- **Extracted information**
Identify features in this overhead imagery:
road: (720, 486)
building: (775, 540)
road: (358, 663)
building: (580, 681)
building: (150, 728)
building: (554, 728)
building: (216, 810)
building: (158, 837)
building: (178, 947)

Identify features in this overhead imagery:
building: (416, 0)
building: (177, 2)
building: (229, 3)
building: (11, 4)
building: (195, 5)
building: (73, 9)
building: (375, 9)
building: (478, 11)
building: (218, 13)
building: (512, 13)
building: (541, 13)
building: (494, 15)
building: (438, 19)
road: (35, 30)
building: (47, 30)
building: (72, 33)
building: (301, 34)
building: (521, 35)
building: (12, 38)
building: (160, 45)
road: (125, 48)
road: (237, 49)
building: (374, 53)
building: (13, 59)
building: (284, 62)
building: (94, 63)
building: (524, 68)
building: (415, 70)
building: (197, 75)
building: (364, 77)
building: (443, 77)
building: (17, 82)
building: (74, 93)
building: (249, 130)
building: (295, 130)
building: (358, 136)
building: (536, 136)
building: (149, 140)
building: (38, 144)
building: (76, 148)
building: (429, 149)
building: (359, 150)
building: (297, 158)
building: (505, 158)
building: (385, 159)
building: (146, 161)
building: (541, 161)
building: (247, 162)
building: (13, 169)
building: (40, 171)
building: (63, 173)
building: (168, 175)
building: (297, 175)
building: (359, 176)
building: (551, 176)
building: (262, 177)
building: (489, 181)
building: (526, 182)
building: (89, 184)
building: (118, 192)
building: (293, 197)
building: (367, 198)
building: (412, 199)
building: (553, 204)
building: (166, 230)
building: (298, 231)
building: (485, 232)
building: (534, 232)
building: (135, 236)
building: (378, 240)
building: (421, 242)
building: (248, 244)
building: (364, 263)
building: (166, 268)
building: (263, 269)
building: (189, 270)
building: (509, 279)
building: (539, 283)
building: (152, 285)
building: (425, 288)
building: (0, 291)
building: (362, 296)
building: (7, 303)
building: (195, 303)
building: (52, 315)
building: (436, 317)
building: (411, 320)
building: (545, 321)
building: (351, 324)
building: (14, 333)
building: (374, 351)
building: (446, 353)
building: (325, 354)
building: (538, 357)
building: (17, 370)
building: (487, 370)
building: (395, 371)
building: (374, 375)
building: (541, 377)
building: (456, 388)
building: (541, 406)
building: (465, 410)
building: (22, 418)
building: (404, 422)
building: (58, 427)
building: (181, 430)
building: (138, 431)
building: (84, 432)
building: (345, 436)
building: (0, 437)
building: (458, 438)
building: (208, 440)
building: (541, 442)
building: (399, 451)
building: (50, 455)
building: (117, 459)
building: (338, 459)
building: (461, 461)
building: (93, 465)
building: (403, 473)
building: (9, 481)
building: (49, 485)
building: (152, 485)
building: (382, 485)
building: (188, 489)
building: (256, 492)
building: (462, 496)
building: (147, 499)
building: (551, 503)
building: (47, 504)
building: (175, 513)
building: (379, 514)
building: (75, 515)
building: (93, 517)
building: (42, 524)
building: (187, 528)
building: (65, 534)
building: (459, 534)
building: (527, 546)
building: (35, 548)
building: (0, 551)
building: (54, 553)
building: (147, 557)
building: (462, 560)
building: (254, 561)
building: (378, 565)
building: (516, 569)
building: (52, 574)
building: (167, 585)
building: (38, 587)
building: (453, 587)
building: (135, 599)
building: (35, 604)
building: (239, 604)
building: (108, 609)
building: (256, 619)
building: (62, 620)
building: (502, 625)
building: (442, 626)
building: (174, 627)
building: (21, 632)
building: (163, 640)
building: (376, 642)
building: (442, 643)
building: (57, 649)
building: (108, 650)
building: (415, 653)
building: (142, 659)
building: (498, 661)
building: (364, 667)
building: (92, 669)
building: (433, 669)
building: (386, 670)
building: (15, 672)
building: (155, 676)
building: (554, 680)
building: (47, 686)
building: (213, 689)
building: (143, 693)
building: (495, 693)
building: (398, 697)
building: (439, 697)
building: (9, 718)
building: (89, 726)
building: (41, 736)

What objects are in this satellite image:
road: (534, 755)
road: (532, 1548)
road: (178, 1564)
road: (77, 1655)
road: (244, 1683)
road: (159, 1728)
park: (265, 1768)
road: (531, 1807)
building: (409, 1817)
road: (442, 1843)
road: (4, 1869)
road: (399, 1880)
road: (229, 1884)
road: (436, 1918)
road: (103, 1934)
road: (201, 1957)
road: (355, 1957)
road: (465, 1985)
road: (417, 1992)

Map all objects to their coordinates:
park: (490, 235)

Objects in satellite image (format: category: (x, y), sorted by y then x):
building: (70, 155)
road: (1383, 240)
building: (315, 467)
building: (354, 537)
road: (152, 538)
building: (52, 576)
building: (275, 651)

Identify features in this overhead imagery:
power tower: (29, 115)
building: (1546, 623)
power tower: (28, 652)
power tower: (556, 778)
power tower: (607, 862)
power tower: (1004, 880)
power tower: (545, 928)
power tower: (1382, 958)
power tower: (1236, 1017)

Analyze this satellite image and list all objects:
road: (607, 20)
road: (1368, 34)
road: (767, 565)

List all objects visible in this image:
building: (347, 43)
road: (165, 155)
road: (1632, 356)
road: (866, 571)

- **Aim of the exercise**
What is needed is each line of the entries that contains the word "satellite".

- **Output of the task**
What objects are in this satellite image:
Objects in satellite image (format: category: (x, y), sorted by y then x):
Analyze this satellite image and list all objects:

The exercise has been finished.